EXERCISE:
Line by line, transcribe the data below exactly and pass over the images.

DATASET ENTRIES:
------------------------------------
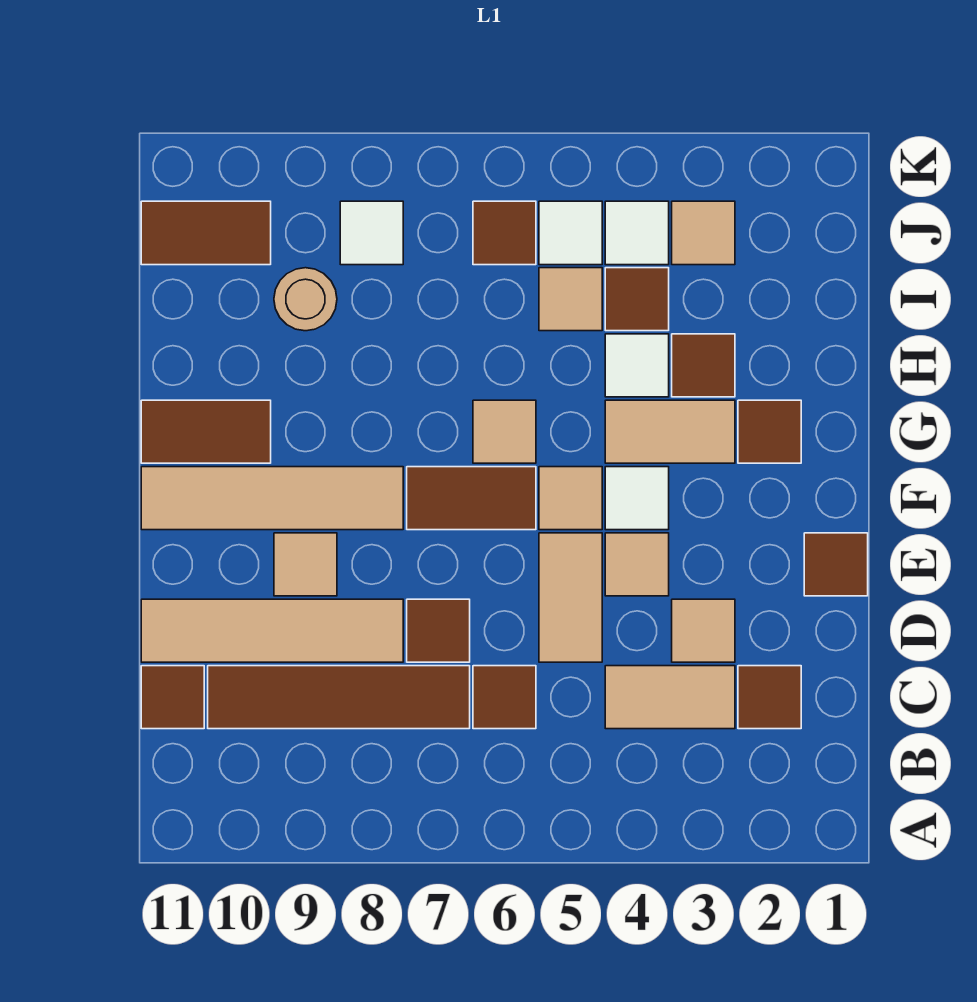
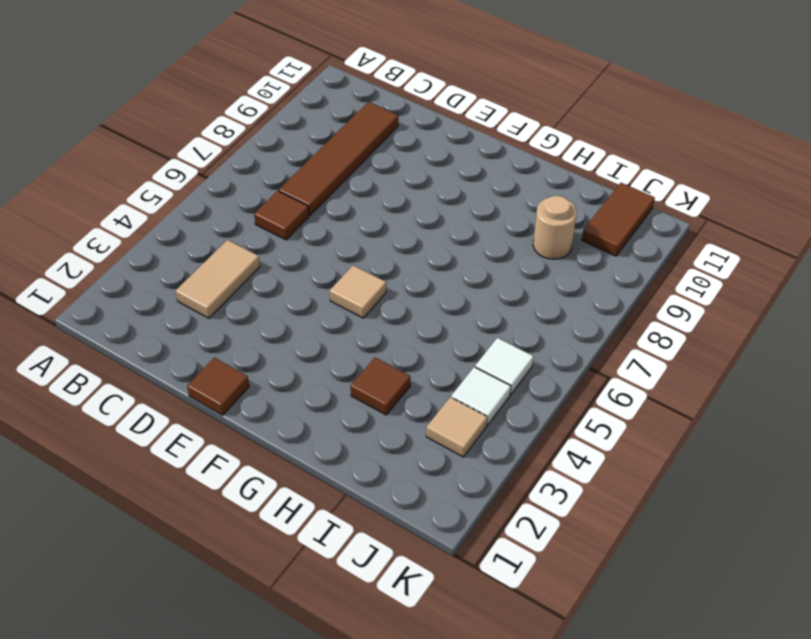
none -> brown tile C2 level 1
none -> brown tile C11 level 1
none -> tan tile D3 level 1
none -> tan tile D5:E5 level 1

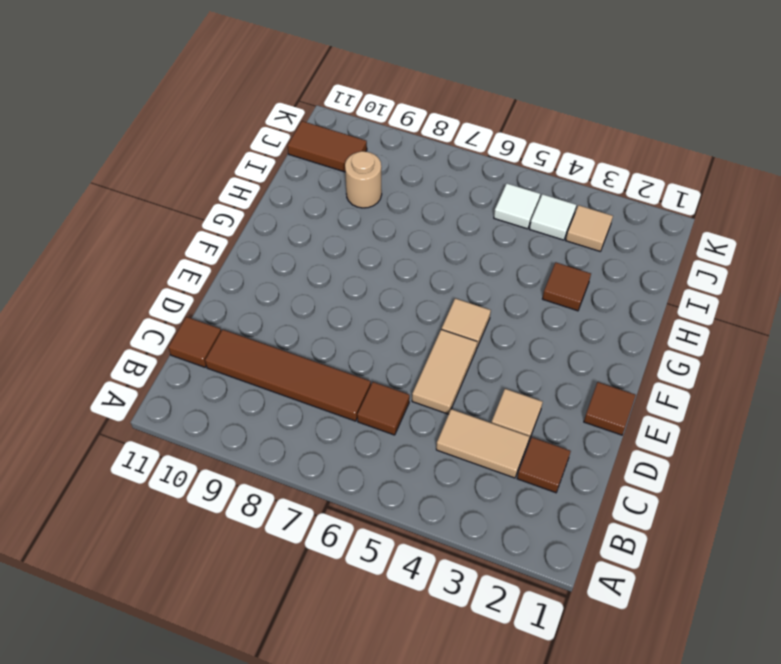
none -> brown tile D7 level 1
none -> tan tile D8:D11 level 1
none -> tan tile E4 level 1
none -> tan tile E9 level 1

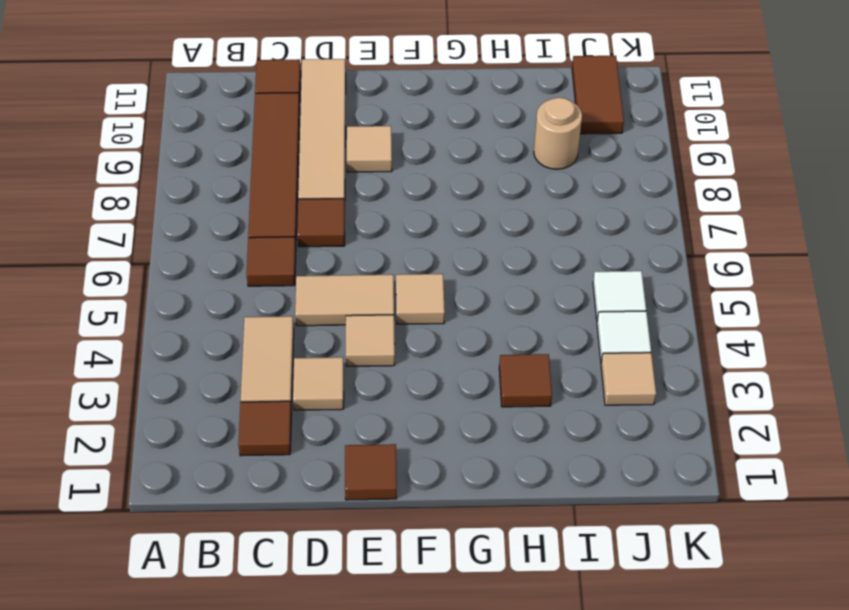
none -> white tile F4 level 1
none -> brown tile F6:F7 level 1
none -> tan tile F8:F11 level 1
none -> brown tile G2 level 1

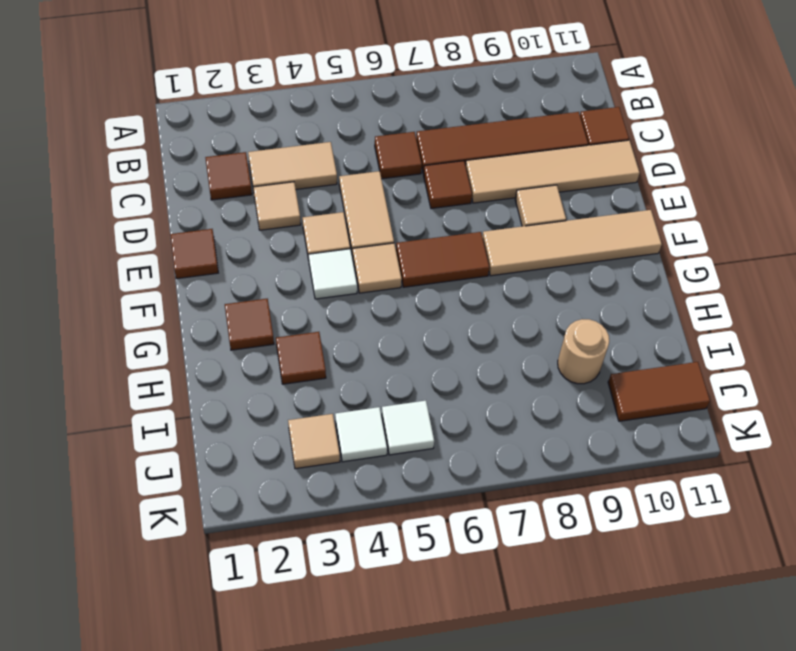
none -> tan tile G3:G4 level 1
none -> tan tile G6 level 1
none -> brown tile G10:G11 level 1
none -> white tile H4 level 1

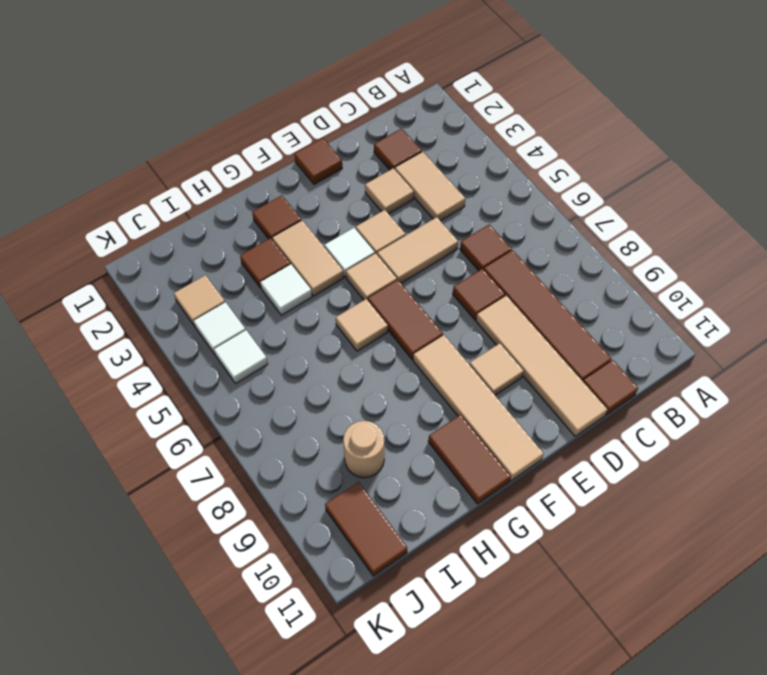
none -> brown tile I4 level 1
none -> tan tile I5 level 1
none -> brown tile J6 level 1
none -> white tile J8 level 1

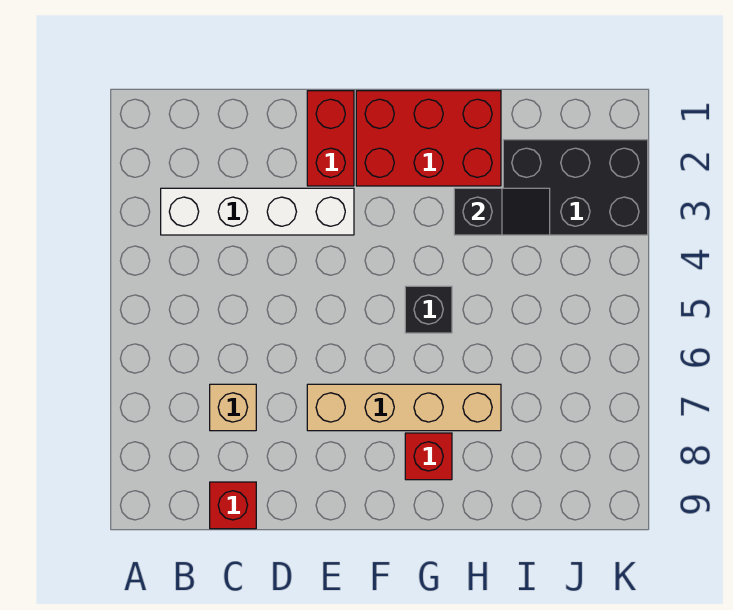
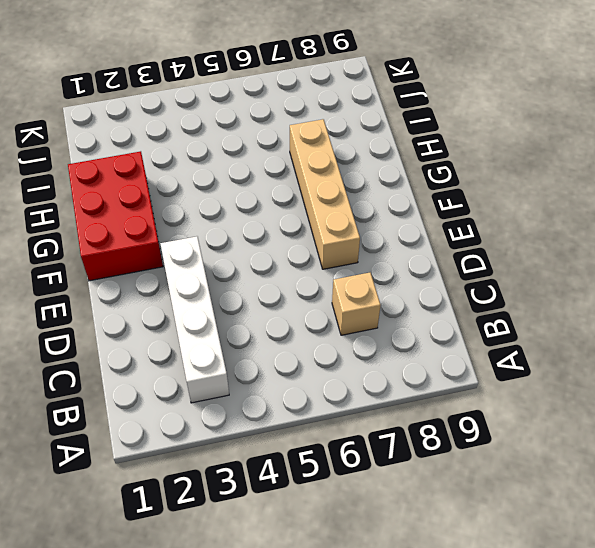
none -> red brick C9 level 1
none -> red brick E1:E2 level 1

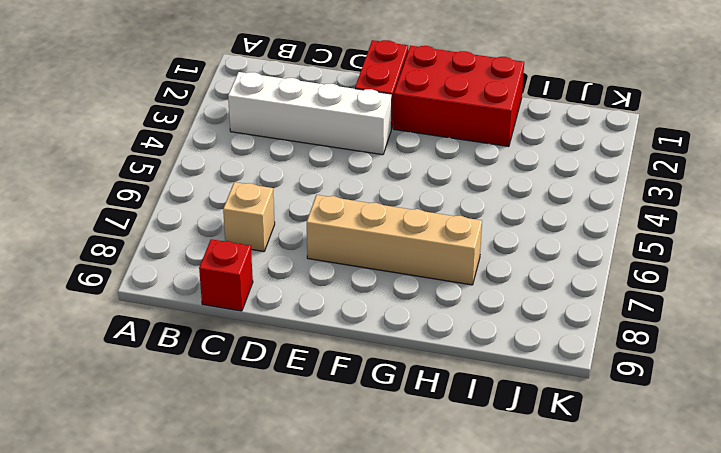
none -> black brick G5 level 1
none -> red brick G8 level 1

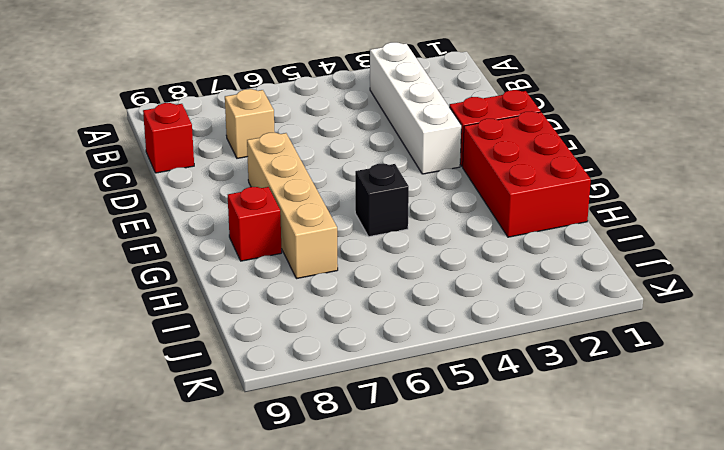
none -> black brick I2:K3 level 1
none -> black slope H3:I3 level 2 top H

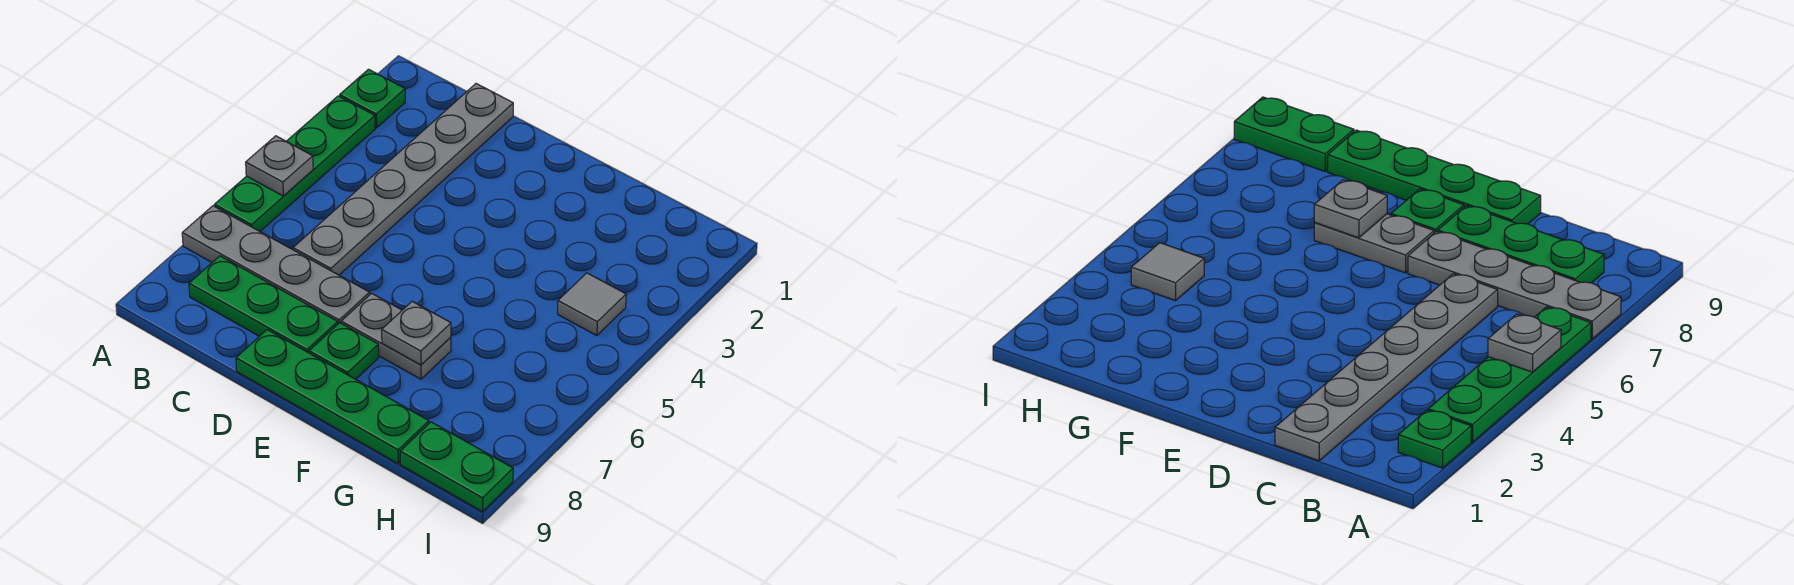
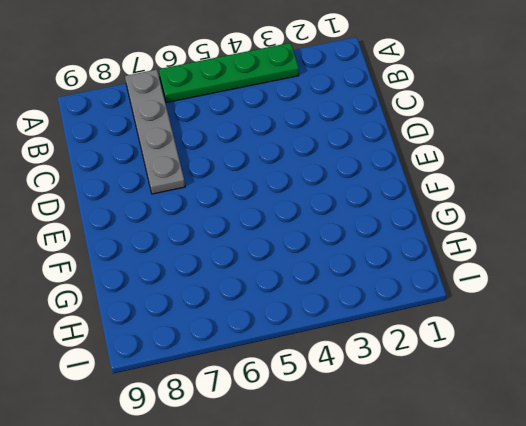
none -> green plate A2 level 1
none -> green plate B8:D8 level 1
none -> grey plate C1:C6 level 1

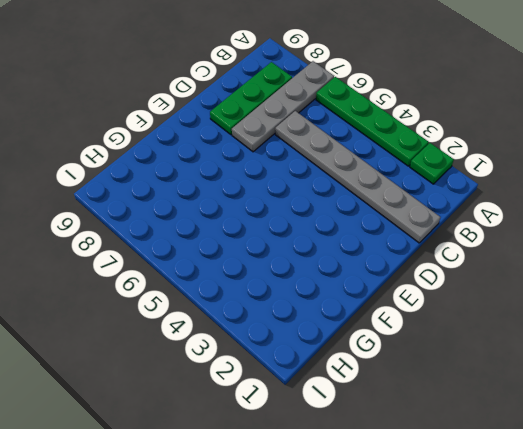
none -> green plate D9:G9 level 1
none -> grey plate E7:F7 level 1
none -> green plate E8 level 1

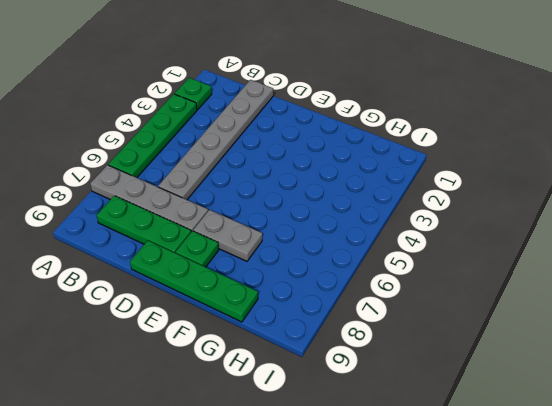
none -> grey tile H4 level 1
none -> green plate H9:I9 level 1
none -> grey plate A5 level 2

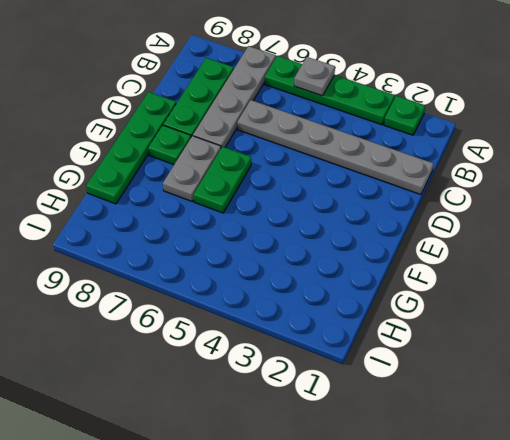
green plate E6:F6 level 1 -> green plate H9:I9 level 1
none -> grey tile H4 level 1
none -> grey plate F7 level 2

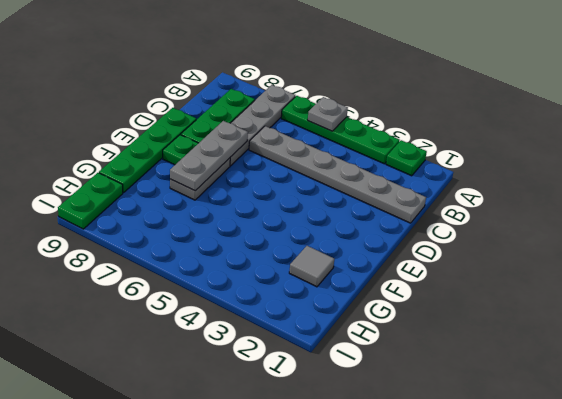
grey plate D7:F7 level 2 -> grey plate F7 level 2
grey tile G2 level 1 -> grey tile H4 level 1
------------------------------------
SOLUTION TO THIS PROBLEM:
none -> brown tile C2 level 1
none -> brown tile C11 level 1
none -> tan tile D3 level 1
none -> tan tile D5:E5 level 1

none -> brown tile D7 level 1
none -> tan tile D8:D11 level 1
none -> tan tile E4 level 1
none -> tan tile E9 level 1

none -> white tile F4 level 1
none -> brown tile F6:F7 level 1
none -> tan tile F8:F11 level 1
none -> brown tile G2 level 1

none -> tan tile G3:G4 level 1
none -> tan tile G6 level 1
none -> brown tile G10:G11 level 1
none -> white tile H4 level 1

none -> brown tile I4 level 1
none -> tan tile I5 level 1
none -> brown tile J6 level 1
none -> white tile J8 level 1

none -> red brick C9 level 1
none -> red brick E1:E2 level 1

none -> black brick G5 level 1
none -> red brick G8 level 1

none -> black brick I2:K3 level 1
none -> black slope H3:I3 level 2 top H

none -> green plate A2 level 1
none -> green plate B8:D8 level 1
none -> grey plate C1:C6 level 1

none -> green plate D9:G9 level 1
none -> grey plate E7:F7 level 1
none -> green plate E8 level 1

none -> grey tile H4 level 1
none -> green plate H9:I9 level 1
none -> grey plate A5 level 2

green plate E6:F6 level 1 -> green plate H9:I9 level 1
none -> grey tile H4 level 1
none -> grey plate F7 level 2

grey plate D7:F7 level 2 -> grey plate F7 level 2
grey tile G2 level 1 -> grey tile H4 level 1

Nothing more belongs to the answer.